RECORD SET
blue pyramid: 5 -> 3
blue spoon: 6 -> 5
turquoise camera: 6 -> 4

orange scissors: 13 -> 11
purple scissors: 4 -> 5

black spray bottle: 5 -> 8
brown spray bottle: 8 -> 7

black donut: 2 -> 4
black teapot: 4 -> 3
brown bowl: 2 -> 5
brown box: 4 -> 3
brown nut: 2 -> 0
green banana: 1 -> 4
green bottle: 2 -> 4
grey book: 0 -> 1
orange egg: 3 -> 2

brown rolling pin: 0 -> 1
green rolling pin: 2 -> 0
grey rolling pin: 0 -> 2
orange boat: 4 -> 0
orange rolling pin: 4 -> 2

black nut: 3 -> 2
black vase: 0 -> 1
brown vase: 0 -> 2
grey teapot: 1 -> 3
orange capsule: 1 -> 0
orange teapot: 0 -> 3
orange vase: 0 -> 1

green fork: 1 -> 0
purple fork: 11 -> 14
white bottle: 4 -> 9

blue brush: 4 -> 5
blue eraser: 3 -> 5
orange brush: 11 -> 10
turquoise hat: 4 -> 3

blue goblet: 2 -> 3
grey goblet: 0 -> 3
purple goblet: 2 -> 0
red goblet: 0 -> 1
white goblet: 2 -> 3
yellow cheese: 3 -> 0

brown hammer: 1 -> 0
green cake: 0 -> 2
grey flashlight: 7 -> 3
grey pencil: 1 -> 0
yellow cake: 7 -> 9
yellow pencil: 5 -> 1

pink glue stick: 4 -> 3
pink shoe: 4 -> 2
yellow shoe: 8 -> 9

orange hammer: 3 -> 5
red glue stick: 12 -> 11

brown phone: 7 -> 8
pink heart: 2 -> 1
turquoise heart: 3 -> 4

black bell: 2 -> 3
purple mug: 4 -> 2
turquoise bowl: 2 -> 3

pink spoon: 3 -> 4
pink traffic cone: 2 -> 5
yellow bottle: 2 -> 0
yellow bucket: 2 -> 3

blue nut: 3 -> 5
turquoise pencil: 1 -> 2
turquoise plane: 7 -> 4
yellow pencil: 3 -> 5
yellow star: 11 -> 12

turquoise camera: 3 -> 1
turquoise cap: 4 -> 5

WORK REQUEST
All lines of the data above must be returned exactly.

ANSWER SPACE
blue pyramid: 5 -> 3
blue spoon: 6 -> 5
turquoise camera: 6 -> 4

orange scissors: 13 -> 11
purple scissors: 4 -> 5

black spray bottle: 5 -> 8
brown spray bottle: 8 -> 7

black donut: 2 -> 4
black teapot: 4 -> 3
brown bowl: 2 -> 5
brown box: 4 -> 3
brown nut: 2 -> 0
green banana: 1 -> 4
green bottle: 2 -> 4
grey book: 0 -> 1
orange egg: 3 -> 2

brown rolling pin: 0 -> 1
green rolling pin: 2 -> 0
grey rolling pin: 0 -> 2
orange boat: 4 -> 0
orange rolling pin: 4 -> 2

black nut: 3 -> 2
black vase: 0 -> 1
brown vase: 0 -> 2
grey teapot: 1 -> 3
orange capsule: 1 -> 0
orange teapot: 0 -> 3
orange vase: 0 -> 1

green fork: 1 -> 0
purple fork: 11 -> 14
white bottle: 4 -> 9

blue brush: 4 -> 5
blue eraser: 3 -> 5
orange brush: 11 -> 10
turquoise hat: 4 -> 3

blue goblet: 2 -> 3
grey goblet: 0 -> 3
purple goblet: 2 -> 0
red goblet: 0 -> 1
white goblet: 2 -> 3
yellow cheese: 3 -> 0

brown hammer: 1 -> 0
green cake: 0 -> 2
grey flashlight: 7 -> 3
grey pencil: 1 -> 0
yellow cake: 7 -> 9
yellow pencil: 5 -> 1

pink glue stick: 4 -> 3
pink shoe: 4 -> 2
yellow shoe: 8 -> 9

orange hammer: 3 -> 5
red glue stick: 12 -> 11

brown phone: 7 -> 8
pink heart: 2 -> 1
turquoise heart: 3 -> 4

black bell: 2 -> 3
purple mug: 4 -> 2
turquoise bowl: 2 -> 3

pink spoon: 3 -> 4
pink traffic cone: 2 -> 5
yellow bottle: 2 -> 0
yellow bucket: 2 -> 3

blue nut: 3 -> 5
turquoise pencil: 1 -> 2
turquoise plane: 7 -> 4
yellow pencil: 3 -> 5
yellow star: 11 -> 12

turquoise camera: 3 -> 1
turquoise cap: 4 -> 5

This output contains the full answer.